When a line in the data below includes "white", count it; then give only the total.

::: DATA LISTING

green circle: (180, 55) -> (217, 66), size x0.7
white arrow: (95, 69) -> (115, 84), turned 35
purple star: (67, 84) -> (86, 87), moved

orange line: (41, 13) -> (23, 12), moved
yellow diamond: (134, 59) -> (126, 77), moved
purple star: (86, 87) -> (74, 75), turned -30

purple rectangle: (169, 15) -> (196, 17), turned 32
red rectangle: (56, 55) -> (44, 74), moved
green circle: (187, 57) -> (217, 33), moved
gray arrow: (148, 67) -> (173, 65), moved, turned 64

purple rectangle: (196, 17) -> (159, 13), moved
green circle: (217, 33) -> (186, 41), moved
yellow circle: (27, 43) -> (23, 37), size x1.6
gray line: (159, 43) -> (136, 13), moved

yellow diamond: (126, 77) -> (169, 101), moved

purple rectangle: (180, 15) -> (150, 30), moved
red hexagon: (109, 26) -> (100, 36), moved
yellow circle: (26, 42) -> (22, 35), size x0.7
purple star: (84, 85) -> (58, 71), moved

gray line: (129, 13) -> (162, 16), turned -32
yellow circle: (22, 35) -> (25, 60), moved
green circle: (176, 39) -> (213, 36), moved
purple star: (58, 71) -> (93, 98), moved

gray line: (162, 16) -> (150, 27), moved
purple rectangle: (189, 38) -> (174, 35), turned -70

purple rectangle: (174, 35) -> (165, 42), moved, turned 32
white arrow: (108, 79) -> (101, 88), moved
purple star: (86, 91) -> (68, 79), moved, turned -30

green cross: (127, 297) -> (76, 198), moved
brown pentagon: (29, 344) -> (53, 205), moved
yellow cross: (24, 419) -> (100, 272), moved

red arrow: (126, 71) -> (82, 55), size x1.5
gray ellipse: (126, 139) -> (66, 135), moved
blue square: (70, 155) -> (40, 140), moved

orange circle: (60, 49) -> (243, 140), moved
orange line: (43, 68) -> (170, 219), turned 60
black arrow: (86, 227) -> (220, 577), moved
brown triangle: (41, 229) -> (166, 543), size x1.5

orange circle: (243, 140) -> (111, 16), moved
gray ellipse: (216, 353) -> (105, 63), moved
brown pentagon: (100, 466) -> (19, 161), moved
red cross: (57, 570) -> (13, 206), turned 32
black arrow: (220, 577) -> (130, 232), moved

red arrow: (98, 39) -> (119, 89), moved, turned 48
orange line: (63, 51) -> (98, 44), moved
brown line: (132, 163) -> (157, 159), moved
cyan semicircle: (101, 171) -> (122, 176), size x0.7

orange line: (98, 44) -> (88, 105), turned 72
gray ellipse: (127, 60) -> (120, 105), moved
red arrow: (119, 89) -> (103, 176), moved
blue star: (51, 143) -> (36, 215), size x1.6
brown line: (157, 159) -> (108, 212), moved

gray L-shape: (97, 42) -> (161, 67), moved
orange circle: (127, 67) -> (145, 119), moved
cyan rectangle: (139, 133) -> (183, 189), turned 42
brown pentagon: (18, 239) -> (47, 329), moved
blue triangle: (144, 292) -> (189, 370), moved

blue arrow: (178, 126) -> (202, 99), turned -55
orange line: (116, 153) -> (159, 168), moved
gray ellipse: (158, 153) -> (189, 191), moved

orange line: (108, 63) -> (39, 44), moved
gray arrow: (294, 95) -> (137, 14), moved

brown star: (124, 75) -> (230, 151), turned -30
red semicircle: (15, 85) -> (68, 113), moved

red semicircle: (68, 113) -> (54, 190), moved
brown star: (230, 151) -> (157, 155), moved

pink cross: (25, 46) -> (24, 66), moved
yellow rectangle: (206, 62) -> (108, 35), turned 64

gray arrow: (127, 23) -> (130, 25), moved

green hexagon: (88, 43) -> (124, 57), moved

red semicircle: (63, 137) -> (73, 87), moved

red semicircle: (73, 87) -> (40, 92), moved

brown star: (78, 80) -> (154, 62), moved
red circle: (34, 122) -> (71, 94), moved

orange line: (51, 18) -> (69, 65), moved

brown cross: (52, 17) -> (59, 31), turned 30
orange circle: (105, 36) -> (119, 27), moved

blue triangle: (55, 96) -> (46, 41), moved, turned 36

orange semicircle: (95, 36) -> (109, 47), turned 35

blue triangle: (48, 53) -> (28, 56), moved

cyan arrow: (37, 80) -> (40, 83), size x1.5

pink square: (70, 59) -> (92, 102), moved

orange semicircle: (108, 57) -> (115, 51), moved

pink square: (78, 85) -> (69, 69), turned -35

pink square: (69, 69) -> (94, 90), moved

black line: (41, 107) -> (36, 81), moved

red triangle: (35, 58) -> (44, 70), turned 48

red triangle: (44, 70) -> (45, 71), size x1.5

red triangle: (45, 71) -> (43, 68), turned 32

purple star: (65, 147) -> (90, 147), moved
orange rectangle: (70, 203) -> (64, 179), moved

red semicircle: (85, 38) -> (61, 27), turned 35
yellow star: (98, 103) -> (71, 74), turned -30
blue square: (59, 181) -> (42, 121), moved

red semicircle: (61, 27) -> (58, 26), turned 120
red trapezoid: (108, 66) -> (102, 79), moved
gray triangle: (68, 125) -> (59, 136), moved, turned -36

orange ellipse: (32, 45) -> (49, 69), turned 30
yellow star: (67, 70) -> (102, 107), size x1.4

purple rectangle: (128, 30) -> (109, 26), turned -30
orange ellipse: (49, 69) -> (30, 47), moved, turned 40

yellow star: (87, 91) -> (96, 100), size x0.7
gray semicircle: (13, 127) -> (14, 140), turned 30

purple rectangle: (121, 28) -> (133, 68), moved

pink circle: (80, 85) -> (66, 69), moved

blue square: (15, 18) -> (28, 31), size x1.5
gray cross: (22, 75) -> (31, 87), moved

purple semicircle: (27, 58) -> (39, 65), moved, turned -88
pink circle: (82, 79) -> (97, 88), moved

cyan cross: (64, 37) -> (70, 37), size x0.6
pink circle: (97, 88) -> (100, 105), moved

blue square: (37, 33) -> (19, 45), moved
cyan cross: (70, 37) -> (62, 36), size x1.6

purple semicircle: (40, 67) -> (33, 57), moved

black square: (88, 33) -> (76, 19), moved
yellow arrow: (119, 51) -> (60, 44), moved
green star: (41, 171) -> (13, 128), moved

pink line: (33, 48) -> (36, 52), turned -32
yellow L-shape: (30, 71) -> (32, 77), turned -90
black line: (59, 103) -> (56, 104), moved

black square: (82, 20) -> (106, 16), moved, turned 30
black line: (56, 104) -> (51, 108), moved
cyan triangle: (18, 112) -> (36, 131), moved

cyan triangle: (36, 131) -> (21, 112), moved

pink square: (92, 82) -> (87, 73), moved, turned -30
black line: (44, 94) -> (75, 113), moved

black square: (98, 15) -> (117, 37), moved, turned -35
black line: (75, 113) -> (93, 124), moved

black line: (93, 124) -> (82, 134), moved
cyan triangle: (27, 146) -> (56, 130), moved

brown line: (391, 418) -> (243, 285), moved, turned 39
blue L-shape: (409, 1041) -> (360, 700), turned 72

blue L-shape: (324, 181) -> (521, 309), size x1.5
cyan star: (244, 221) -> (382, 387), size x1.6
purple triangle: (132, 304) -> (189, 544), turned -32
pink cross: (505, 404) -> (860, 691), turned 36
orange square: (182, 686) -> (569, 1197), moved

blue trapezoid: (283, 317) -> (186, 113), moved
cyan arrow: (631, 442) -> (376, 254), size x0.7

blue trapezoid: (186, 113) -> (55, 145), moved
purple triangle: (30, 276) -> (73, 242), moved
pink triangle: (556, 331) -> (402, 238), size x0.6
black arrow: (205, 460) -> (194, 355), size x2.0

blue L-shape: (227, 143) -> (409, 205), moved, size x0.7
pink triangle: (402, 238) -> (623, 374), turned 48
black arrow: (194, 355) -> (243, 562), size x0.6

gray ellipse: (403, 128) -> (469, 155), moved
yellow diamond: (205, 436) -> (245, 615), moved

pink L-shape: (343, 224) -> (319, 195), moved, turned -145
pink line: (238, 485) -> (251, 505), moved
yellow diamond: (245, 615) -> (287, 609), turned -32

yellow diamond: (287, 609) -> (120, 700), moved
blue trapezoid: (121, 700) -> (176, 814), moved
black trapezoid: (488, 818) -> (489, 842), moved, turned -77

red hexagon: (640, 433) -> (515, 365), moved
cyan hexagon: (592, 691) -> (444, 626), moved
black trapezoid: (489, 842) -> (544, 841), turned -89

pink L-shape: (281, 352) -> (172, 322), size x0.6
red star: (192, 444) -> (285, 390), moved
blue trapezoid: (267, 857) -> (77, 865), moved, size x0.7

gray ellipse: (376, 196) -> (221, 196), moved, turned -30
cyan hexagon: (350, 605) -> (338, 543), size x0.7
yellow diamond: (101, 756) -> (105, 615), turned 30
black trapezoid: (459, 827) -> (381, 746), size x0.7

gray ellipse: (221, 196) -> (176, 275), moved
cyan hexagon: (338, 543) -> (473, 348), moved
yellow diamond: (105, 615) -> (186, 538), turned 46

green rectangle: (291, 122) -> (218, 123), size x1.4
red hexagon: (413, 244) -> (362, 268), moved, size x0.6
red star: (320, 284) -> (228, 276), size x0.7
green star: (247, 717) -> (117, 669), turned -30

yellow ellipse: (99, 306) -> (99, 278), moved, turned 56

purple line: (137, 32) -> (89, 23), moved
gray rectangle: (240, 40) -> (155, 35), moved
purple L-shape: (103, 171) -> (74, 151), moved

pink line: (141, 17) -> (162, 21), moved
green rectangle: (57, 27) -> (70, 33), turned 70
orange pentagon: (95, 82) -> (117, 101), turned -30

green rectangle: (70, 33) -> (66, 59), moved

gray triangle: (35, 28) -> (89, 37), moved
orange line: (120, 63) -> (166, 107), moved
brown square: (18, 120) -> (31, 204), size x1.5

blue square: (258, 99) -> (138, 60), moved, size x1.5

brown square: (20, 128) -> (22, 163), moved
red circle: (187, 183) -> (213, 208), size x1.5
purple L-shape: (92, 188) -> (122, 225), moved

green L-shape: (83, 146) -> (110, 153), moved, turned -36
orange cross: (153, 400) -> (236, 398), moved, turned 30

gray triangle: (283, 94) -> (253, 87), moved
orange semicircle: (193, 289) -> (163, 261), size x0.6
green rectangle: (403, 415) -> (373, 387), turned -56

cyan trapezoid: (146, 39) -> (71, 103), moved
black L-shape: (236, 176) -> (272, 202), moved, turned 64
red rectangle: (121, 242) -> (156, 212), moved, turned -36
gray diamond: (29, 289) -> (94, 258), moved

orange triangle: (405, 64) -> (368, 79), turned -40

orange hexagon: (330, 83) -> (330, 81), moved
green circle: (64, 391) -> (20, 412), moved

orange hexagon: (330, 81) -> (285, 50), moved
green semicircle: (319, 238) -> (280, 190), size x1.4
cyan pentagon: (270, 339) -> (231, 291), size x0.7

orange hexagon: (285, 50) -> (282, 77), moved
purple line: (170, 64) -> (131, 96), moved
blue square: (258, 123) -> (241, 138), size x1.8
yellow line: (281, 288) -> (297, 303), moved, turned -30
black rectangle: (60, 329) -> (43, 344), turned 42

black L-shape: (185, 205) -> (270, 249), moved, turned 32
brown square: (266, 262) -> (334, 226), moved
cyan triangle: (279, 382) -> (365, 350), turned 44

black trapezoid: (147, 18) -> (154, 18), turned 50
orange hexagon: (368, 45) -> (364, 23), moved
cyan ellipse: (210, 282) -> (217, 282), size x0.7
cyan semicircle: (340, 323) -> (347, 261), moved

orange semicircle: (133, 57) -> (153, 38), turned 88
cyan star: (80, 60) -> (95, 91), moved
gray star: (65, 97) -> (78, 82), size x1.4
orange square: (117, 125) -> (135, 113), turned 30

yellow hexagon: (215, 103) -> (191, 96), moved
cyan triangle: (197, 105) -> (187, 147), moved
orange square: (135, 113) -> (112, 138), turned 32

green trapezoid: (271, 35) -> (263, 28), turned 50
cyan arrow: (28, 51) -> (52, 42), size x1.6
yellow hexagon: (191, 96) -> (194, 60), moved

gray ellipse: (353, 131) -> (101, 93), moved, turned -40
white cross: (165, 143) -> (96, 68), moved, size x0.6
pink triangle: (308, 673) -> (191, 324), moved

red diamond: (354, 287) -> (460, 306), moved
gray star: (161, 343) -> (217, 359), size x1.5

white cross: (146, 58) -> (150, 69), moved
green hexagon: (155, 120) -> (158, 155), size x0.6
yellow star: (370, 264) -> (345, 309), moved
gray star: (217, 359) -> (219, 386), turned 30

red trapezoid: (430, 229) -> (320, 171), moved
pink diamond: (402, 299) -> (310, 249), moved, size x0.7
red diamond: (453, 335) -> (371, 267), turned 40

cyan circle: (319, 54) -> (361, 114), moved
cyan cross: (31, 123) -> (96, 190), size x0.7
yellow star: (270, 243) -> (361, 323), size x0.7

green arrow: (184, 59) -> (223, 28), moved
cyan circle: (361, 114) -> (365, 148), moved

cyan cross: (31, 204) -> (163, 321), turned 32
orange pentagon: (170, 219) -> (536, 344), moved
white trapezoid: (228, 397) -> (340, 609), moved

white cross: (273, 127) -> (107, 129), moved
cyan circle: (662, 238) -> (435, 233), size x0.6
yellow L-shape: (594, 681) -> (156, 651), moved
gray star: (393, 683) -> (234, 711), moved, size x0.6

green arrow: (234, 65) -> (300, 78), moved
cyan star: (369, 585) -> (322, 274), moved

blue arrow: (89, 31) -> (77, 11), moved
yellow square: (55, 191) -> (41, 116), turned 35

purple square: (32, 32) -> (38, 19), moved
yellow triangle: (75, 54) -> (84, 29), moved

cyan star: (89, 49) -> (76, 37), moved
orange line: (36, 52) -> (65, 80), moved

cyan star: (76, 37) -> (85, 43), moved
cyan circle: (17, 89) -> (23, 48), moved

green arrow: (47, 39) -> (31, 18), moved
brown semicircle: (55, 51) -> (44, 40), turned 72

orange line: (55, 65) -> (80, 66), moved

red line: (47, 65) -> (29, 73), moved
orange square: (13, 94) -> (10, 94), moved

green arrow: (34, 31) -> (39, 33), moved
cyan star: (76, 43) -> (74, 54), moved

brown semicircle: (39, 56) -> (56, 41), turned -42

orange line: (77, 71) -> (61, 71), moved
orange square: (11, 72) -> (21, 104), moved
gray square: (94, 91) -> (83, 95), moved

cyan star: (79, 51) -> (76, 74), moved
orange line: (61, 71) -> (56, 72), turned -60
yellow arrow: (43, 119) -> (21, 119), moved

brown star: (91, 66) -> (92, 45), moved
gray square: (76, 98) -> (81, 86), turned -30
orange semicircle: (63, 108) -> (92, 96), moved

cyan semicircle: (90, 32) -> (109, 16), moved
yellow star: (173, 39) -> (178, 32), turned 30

::::::

● **YOUR RESPONSE**
6